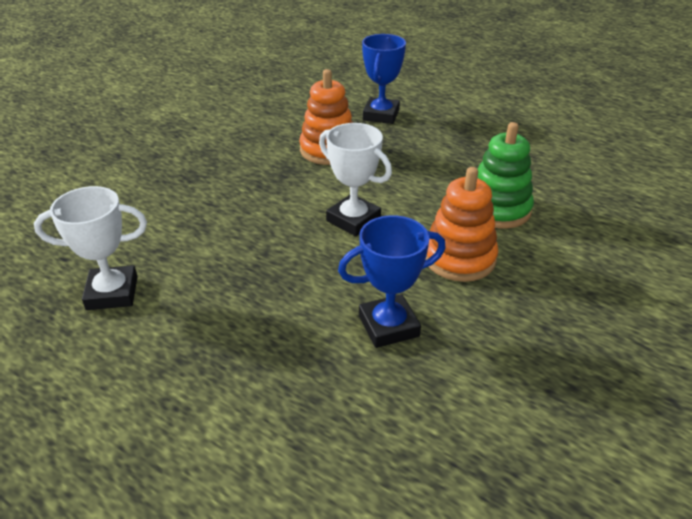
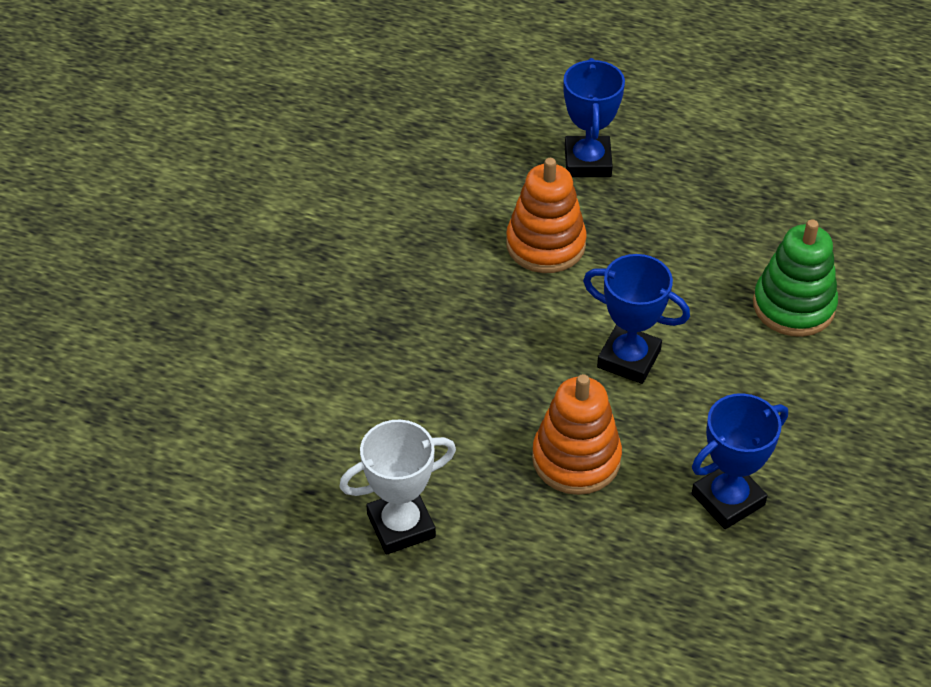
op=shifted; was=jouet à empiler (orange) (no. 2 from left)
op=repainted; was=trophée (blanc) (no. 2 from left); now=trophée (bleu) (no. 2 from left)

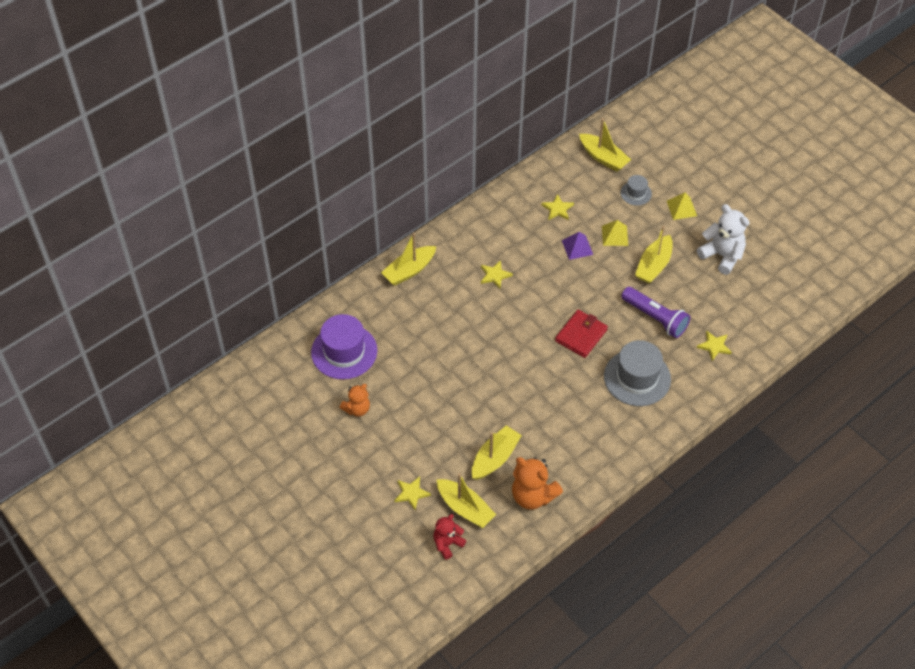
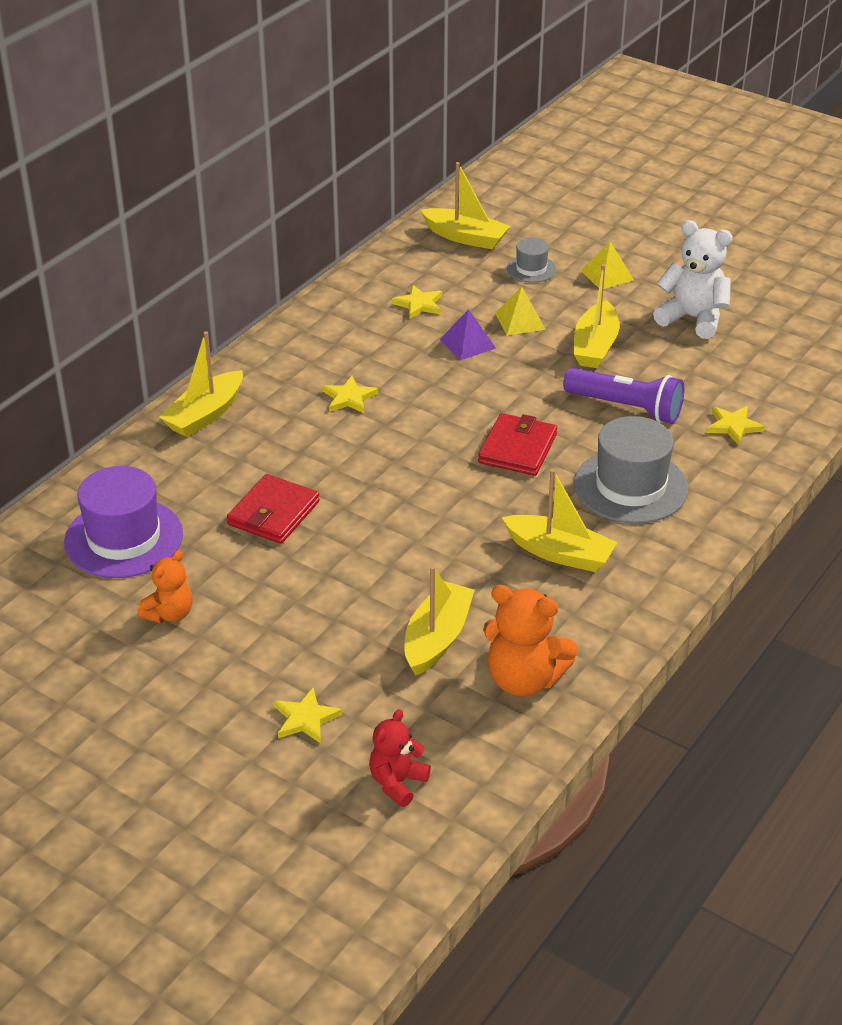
op=new; now=portefeuille (rouge) (no. 1 from left)
op=shifted; was=bateau (jaune) (no. 2 from left in the first image); now=bateau (jaune) (no. 4 from left)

Try it: Write out every line above exactly as it is, leaving out the pictures.

Answer section:
op=shifted; was=jouet à empiler (orange) (no. 2 from left)
op=repainted; was=trophée (blanc) (no. 2 from left); now=trophée (bleu) (no. 2 from left)

op=new; now=portefeuille (rouge) (no. 1 from left)
op=shifted; was=bateau (jaune) (no. 2 from left in the first image); now=bateau (jaune) (no. 4 from left)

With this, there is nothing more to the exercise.